_PROBLEM REQUIREMENTS_
Retype, word for word, each line between the lines holding "(245, 383) = (156, 250): none -> white dice" and "(145, 410) = (420, 351): purple", inclusive, and leave the rest of the data alone.

:: DATASET

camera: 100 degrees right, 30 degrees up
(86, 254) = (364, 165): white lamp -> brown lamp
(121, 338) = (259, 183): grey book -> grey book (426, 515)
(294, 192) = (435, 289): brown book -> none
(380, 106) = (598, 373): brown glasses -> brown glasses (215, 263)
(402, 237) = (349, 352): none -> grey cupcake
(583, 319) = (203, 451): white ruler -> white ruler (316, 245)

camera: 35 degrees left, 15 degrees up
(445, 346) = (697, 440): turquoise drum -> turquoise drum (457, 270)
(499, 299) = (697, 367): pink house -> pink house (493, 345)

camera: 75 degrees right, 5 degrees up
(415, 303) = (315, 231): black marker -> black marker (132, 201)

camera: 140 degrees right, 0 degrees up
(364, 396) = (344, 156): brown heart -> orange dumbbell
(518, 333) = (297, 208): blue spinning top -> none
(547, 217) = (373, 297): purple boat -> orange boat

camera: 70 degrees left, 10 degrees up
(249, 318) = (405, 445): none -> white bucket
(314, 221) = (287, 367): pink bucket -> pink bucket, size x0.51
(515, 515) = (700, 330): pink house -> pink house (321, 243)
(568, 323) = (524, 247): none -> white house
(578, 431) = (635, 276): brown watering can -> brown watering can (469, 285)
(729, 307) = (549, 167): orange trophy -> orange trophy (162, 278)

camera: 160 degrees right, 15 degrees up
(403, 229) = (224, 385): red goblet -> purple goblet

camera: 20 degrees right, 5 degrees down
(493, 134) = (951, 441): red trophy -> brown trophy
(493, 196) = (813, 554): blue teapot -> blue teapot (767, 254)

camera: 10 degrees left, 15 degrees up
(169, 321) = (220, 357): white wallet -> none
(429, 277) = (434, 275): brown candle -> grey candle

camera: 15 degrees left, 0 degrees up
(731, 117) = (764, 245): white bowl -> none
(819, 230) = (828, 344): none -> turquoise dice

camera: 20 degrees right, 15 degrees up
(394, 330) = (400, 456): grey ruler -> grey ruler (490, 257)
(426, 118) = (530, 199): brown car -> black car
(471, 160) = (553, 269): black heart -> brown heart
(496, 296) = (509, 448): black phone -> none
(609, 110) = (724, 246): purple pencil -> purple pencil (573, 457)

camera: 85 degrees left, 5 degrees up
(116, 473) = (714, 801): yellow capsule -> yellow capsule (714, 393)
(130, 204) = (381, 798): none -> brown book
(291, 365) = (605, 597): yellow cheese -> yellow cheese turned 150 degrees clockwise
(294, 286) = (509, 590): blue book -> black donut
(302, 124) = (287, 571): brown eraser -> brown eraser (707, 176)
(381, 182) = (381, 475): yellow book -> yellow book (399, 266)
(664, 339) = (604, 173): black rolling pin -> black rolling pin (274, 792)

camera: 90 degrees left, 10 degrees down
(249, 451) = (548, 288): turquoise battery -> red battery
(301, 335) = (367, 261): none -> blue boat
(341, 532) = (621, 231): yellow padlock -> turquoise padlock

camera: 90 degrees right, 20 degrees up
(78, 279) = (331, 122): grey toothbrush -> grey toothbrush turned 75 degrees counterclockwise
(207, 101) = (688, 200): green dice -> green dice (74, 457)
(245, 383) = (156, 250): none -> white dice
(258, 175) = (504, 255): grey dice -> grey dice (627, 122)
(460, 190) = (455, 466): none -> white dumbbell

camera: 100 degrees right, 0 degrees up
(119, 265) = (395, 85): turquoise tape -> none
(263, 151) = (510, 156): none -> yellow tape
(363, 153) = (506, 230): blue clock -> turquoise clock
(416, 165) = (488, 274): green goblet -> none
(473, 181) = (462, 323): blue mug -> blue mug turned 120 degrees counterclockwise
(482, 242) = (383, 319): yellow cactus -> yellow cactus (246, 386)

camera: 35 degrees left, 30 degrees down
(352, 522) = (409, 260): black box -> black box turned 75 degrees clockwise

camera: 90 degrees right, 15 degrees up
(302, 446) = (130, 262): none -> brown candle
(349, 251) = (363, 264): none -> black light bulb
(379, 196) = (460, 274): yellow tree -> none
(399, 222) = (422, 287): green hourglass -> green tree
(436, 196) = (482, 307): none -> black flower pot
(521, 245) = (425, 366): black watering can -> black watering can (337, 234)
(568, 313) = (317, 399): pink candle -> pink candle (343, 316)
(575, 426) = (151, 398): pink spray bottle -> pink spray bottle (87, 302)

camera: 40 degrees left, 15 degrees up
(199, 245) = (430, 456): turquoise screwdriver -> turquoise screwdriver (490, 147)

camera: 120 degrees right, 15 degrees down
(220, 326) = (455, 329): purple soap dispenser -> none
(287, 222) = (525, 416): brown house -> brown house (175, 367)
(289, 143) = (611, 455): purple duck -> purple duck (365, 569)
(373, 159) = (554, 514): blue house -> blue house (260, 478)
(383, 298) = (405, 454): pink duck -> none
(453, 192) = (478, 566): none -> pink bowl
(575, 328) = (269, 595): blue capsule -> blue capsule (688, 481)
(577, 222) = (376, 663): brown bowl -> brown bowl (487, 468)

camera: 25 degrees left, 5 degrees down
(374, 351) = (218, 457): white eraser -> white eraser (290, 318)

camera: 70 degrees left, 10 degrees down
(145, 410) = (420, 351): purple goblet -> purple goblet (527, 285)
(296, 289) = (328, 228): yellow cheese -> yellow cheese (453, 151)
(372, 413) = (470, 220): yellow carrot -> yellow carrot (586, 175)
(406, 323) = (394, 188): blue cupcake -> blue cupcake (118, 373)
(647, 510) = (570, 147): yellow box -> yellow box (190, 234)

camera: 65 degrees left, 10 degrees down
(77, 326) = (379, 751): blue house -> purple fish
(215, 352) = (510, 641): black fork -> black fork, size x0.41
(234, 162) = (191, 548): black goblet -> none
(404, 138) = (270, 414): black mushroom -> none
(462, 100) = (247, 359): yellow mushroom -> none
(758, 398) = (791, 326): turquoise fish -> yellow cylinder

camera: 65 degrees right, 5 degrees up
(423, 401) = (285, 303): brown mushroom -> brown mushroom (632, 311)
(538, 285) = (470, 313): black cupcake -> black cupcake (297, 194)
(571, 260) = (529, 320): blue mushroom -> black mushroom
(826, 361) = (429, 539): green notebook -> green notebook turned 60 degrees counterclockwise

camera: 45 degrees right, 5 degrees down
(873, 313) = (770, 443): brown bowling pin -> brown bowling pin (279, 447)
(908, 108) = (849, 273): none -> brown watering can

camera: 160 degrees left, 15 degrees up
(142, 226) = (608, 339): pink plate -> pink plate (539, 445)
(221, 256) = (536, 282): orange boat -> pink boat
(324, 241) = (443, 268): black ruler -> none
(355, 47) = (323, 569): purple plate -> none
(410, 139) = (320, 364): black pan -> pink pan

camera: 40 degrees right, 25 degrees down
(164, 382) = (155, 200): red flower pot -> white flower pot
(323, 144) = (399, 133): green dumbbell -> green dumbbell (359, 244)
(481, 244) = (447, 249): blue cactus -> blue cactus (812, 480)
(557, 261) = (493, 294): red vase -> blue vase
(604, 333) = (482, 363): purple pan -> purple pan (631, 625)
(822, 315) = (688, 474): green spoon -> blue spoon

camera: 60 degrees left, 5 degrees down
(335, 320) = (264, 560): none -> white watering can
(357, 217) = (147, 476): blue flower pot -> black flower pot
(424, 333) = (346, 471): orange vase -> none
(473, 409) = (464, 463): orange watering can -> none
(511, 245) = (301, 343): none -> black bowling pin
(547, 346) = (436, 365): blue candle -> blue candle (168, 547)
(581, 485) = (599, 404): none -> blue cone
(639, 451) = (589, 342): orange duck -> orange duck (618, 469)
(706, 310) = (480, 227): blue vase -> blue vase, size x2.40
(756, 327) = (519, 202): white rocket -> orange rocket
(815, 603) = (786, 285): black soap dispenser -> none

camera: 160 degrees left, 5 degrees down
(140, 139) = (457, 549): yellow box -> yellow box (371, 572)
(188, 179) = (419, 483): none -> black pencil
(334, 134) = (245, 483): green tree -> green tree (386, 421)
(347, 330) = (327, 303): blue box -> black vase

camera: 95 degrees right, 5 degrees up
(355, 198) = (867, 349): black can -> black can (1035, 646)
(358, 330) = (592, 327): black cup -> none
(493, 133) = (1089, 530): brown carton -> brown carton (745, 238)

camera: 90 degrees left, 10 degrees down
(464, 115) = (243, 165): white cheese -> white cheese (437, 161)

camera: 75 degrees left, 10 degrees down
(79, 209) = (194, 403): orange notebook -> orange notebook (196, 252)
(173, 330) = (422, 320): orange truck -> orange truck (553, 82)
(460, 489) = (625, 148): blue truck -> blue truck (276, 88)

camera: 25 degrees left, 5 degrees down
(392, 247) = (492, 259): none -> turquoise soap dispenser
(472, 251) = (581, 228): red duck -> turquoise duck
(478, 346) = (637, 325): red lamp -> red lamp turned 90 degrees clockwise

::::

_RESULT_
(245, 383) = (156, 250): none -> white dice
(258, 175) = (504, 255): grey dice -> grey dice (627, 122)
(460, 190) = (455, 466): none -> white dumbbell

camera: 100 degrees right, 0 degrees up
(119, 265) = (395, 85): turquoise tape -> none
(263, 151) = (510, 156): none -> yellow tape
(363, 153) = (506, 230): blue clock -> turquoise clock
(416, 165) = (488, 274): green goblet -> none
(473, 181) = (462, 323): blue mug -> blue mug turned 120 degrees counterclockwise
(482, 242) = (383, 319): yellow cactus -> yellow cactus (246, 386)

camera: 35 degrees left, 30 degrees down
(352, 522) = (409, 260): black box -> black box turned 75 degrees clockwise

camera: 90 degrees right, 15 degrees up
(302, 446) = (130, 262): none -> brown candle
(349, 251) = (363, 264): none -> black light bulb
(379, 196) = (460, 274): yellow tree -> none
(399, 222) = (422, 287): green hourglass -> green tree
(436, 196) = (482, 307): none -> black flower pot
(521, 245) = (425, 366): black watering can -> black watering can (337, 234)
(568, 313) = (317, 399): pink candle -> pink candle (343, 316)
(575, 426) = (151, 398): pink spray bottle -> pink spray bottle (87, 302)

camera: 40 degrees left, 15 degrees up
(199, 245) = (430, 456): turquoise screwdriver -> turquoise screwdriver (490, 147)

camera: 120 degrees right, 15 degrees down
(220, 326) = (455, 329): purple soap dispenser -> none
(287, 222) = (525, 416): brown house -> brown house (175, 367)
(289, 143) = (611, 455): purple duck -> purple duck (365, 569)
(373, 159) = (554, 514): blue house -> blue house (260, 478)
(383, 298) = (405, 454): pink duck -> none
(453, 192) = (478, 566): none -> pink bowl
(575, 328) = (269, 595): blue capsule -> blue capsule (688, 481)
(577, 222) = (376, 663): brown bowl -> brown bowl (487, 468)

camera: 25 degrees left, 5 degrees down
(374, 351) = (218, 457): white eraser -> white eraser (290, 318)

camera: 70 degrees left, 10 degrees down
(145, 410) = (420, 351): purple goblet -> purple goblet (527, 285)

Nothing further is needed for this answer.